### What you have to do:
Read each of the lines below and tally those with "flashlight"; the tally is the whole answer.
--- Material to process Enclosed Below ---
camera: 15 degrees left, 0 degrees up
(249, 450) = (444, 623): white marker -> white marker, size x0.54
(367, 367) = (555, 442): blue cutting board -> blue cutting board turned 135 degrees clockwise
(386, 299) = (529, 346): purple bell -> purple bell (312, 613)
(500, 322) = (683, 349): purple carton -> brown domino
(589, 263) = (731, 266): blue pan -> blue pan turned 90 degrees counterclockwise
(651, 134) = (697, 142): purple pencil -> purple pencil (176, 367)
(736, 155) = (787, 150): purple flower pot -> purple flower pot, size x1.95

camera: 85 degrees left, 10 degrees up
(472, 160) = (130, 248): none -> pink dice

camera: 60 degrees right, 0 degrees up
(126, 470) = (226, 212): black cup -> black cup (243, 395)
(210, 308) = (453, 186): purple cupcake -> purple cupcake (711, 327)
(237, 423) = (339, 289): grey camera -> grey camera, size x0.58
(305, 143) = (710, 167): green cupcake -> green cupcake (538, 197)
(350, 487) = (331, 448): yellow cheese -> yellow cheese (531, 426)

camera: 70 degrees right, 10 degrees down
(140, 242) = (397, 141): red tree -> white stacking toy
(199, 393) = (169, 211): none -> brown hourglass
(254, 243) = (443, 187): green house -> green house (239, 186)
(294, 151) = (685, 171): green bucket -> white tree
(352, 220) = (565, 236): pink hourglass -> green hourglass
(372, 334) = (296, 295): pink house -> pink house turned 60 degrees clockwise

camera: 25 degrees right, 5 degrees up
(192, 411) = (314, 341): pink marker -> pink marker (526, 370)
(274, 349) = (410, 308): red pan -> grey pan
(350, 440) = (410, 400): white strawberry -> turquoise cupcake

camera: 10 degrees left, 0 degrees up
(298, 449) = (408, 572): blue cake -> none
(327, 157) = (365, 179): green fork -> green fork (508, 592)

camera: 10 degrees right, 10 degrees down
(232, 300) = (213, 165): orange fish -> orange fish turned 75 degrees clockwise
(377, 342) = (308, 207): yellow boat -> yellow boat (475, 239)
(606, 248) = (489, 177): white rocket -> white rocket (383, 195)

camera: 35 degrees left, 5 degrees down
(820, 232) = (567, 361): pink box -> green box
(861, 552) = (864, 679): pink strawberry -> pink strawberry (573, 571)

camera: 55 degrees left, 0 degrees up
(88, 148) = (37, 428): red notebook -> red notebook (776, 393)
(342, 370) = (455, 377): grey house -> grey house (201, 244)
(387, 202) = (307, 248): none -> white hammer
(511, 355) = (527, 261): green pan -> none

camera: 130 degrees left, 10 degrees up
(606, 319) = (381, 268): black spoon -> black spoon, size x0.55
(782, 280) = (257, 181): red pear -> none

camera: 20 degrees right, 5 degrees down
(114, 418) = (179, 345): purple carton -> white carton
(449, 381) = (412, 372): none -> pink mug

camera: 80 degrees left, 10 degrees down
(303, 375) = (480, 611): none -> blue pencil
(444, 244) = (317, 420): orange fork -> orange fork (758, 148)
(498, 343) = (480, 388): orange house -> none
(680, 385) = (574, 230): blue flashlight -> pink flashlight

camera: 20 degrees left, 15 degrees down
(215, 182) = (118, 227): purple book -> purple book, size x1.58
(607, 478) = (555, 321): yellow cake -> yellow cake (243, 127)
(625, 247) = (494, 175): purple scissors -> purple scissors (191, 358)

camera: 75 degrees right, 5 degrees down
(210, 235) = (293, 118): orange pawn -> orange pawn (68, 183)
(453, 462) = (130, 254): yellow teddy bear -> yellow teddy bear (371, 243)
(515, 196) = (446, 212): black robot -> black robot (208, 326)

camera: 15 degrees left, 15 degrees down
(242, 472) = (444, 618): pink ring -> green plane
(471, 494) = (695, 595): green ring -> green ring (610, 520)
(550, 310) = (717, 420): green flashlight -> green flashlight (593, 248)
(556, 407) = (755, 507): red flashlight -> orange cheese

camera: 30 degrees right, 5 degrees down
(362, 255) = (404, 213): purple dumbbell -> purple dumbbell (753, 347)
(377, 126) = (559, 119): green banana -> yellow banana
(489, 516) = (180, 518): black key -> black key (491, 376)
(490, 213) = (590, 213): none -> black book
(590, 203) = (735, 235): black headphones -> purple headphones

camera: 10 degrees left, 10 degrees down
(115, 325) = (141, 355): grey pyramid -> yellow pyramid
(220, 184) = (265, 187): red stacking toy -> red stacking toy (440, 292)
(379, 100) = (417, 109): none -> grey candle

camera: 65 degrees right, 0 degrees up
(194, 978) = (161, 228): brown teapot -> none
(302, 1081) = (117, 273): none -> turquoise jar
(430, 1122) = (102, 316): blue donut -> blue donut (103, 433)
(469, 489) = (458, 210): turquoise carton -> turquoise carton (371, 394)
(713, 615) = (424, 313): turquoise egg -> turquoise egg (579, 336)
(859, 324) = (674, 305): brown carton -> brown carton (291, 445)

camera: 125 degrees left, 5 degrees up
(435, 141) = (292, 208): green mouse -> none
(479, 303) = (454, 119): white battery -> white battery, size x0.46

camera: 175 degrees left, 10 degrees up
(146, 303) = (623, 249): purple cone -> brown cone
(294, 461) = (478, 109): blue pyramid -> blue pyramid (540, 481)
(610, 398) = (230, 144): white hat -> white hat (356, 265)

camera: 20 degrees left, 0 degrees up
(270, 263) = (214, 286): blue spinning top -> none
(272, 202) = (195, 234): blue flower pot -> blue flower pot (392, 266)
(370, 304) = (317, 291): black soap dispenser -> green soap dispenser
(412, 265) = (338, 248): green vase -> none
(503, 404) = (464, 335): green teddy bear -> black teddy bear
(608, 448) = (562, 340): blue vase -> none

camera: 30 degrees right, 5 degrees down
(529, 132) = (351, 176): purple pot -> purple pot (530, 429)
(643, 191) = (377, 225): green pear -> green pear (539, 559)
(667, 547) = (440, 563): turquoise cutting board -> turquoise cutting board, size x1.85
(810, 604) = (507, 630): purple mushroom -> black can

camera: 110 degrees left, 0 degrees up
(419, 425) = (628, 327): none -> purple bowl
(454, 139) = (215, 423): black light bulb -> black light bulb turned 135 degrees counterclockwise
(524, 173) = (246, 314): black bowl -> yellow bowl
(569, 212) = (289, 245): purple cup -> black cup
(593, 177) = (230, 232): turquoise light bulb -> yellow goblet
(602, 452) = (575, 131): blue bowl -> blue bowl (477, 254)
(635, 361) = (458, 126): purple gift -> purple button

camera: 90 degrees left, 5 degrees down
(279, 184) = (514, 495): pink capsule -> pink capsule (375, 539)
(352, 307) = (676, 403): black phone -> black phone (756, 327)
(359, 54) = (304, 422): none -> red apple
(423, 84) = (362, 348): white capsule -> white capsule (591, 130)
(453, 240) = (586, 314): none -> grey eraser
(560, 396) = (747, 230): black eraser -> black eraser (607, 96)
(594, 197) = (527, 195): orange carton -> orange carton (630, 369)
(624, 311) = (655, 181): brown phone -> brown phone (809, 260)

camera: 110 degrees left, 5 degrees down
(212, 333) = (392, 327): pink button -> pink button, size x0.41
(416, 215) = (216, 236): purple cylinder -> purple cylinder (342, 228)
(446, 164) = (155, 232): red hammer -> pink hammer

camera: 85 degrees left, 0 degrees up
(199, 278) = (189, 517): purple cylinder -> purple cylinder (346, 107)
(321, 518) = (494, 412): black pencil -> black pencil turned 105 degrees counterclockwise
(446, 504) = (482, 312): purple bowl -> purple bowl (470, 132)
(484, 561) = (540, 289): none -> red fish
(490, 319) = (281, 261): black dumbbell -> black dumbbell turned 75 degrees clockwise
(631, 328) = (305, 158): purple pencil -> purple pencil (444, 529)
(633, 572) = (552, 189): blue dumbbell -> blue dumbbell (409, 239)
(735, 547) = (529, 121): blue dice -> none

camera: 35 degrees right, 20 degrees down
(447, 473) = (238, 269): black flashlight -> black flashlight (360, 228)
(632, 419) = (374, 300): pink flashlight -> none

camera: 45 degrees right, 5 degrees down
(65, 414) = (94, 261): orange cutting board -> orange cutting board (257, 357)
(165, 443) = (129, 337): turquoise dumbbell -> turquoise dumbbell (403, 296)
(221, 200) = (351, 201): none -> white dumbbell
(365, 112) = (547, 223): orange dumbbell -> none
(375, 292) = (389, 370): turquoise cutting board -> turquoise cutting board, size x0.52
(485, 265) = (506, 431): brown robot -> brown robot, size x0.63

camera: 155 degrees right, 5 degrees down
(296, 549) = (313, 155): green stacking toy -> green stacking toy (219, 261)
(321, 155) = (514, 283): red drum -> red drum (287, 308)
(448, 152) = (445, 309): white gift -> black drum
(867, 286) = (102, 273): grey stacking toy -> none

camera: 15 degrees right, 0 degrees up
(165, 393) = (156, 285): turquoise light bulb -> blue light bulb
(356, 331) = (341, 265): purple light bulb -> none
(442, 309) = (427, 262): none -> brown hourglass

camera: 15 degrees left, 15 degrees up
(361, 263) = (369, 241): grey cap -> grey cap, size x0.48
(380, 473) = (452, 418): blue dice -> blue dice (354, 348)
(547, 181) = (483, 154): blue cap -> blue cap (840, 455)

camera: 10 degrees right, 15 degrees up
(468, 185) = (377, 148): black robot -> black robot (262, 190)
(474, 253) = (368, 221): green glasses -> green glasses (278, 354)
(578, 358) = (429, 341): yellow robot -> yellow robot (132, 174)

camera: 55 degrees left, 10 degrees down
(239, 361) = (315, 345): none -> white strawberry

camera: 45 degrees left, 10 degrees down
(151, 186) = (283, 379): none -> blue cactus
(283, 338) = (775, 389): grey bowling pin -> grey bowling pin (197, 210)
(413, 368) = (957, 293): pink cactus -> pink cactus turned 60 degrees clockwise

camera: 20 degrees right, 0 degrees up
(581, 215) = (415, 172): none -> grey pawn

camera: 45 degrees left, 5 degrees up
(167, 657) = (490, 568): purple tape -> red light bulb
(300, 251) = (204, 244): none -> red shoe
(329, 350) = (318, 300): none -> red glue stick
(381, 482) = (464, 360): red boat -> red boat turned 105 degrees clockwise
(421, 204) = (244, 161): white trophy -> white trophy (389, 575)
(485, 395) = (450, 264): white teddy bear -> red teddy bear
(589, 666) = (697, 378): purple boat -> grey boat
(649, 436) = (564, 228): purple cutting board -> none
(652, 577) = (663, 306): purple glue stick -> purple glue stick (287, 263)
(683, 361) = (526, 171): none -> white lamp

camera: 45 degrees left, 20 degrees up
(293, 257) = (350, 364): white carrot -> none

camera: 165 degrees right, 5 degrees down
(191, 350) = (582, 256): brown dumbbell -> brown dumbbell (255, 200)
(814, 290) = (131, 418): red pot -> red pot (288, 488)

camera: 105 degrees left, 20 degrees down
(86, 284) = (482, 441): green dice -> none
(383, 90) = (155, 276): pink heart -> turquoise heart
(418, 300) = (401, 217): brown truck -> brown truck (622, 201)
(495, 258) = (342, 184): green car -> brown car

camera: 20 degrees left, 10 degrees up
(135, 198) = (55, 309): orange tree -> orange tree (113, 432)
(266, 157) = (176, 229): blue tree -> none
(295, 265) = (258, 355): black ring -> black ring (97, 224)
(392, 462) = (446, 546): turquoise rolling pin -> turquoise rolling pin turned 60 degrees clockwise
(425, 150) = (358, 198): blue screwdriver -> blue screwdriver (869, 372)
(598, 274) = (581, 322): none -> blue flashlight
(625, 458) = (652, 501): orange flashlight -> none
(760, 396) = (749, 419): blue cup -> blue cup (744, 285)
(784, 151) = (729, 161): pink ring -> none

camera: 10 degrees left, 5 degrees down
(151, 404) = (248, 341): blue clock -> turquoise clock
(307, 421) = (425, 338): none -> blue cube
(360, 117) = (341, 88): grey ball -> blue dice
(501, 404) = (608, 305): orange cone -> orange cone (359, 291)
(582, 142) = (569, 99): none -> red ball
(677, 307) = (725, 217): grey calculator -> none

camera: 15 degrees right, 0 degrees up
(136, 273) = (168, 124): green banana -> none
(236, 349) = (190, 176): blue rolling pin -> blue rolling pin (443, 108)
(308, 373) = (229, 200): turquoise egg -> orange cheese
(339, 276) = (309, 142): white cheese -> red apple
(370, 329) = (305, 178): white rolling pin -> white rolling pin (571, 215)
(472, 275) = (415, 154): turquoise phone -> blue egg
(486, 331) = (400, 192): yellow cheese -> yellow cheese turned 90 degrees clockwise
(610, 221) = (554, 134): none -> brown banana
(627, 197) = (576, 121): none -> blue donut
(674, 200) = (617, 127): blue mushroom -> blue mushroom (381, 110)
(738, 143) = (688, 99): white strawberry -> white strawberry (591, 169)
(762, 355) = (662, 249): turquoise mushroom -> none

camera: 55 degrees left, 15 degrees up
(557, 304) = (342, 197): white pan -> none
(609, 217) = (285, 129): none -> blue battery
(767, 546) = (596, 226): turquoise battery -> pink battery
--- End of Enclosed Material to process ---
### Answer to the problem:
7